[Problem] Among the records that follow, find the line with "cyan plate C8" and the line with "cyan plate F4:F6". Set down those lines and all lines between them exactly, without adding anything.

[The records]
◆ ◆ ◆ ◆ ◆

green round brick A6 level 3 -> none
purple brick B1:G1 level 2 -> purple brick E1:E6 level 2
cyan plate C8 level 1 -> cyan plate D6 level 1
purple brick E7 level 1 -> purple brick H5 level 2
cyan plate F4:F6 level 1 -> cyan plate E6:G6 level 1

◆ ◆ ◆ ◆ ◆

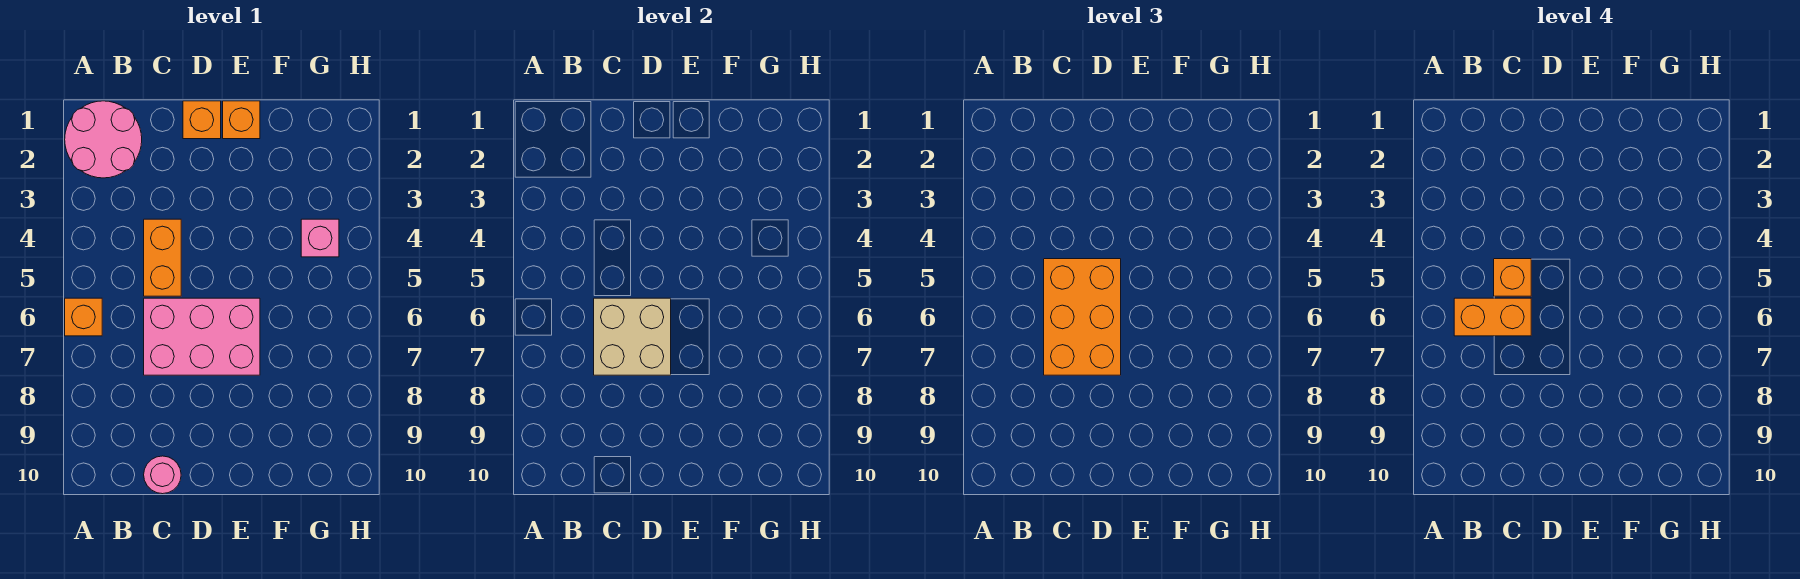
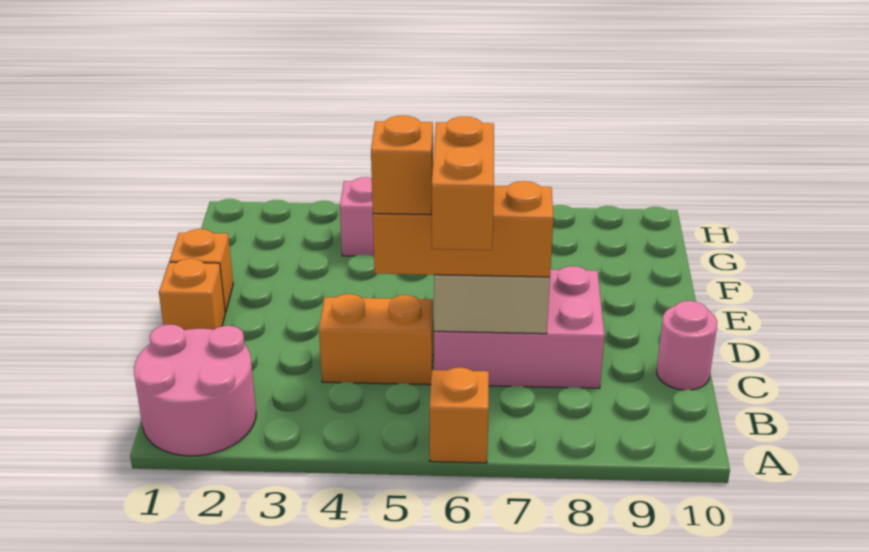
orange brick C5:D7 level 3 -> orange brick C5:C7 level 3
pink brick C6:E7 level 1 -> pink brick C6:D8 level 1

◆ ◆ ◆ ◆ ◆

[Completed exercise]
cyan plate C8 level 1 -> cyan plate D6 level 1
purple brick E7 level 1 -> purple brick H5 level 2
cyan plate F4:F6 level 1 -> cyan plate E6:G6 level 1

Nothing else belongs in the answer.